• Exercise:
An exact copy of all records is expected, minus the images.
%%
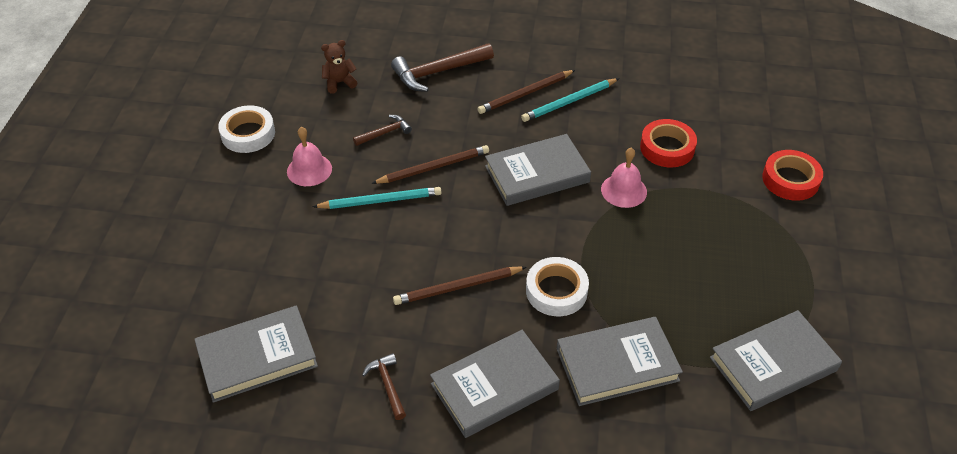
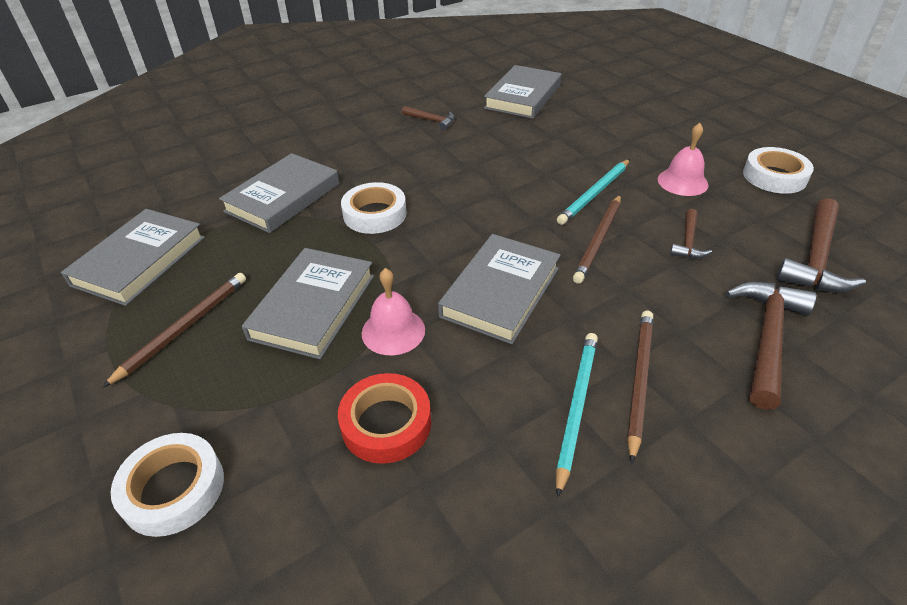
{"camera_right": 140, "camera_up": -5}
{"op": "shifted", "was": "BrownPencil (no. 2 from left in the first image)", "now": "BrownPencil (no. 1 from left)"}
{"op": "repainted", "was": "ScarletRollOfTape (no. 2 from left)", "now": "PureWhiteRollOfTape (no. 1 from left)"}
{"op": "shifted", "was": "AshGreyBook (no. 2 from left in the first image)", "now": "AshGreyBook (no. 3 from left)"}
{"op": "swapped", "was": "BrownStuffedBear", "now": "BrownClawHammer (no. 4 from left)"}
%%
• Answer for the task:
{"camera_right": 140, "camera_up": -5}
{"op": "shifted", "was": "BrownPencil (no. 2 from left in the first image)", "now": "BrownPencil (no. 1 from left)"}
{"op": "repainted", "was": "ScarletRollOfTape (no. 2 from left)", "now": "PureWhiteRollOfTape (no. 1 from left)"}
{"op": "shifted", "was": "AshGreyBook (no. 2 from left in the first image)", "now": "AshGreyBook (no. 3 from left)"}
{"op": "swapped", "was": "BrownStuffedBear", "now": "BrownClawHammer (no. 4 from left)"}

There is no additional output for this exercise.